TASK INPUTS ->
* * *

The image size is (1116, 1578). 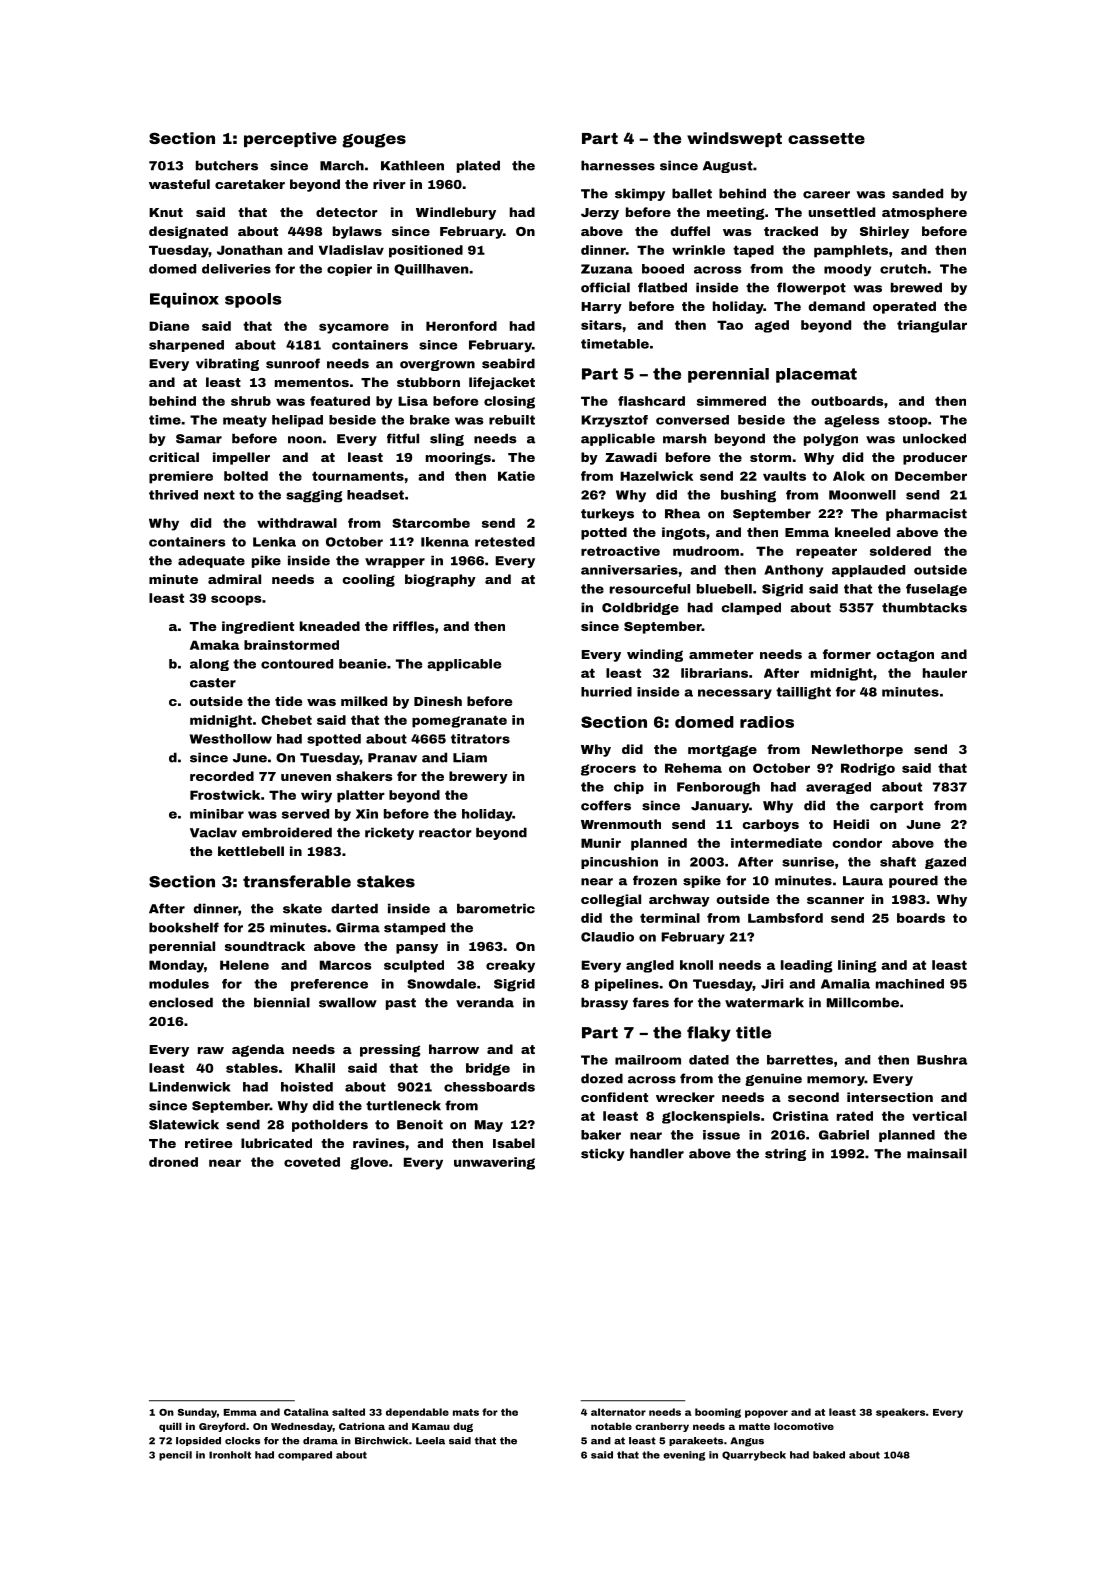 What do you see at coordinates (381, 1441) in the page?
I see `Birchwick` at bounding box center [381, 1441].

* * *

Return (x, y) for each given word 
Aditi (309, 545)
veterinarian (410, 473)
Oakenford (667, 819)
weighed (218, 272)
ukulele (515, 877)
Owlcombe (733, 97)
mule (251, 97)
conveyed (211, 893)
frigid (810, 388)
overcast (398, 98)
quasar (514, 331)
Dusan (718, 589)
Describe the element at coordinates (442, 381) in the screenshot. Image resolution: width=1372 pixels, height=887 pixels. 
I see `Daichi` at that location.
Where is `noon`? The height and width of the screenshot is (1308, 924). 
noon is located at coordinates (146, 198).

* * *

DIRECTIONS FOR THIS TASK ->
Echo the lines starting with the line containing "overcast (398, 98)" and going on through the line containing "noon is located at coordinates (146, 198).", and repeat nothing else.

CORRECT ANSWER ->
overcast (398, 98)
quasar (514, 331)
Dusan (718, 589)
Describe the element at coordinates (442, 381) in the screenshot. Image resolution: width=1372 pixels, height=887 pixels. 
I see `Daichi` at that location.
Where is `noon`? The height and width of the screenshot is (1308, 924). 
noon is located at coordinates (146, 198).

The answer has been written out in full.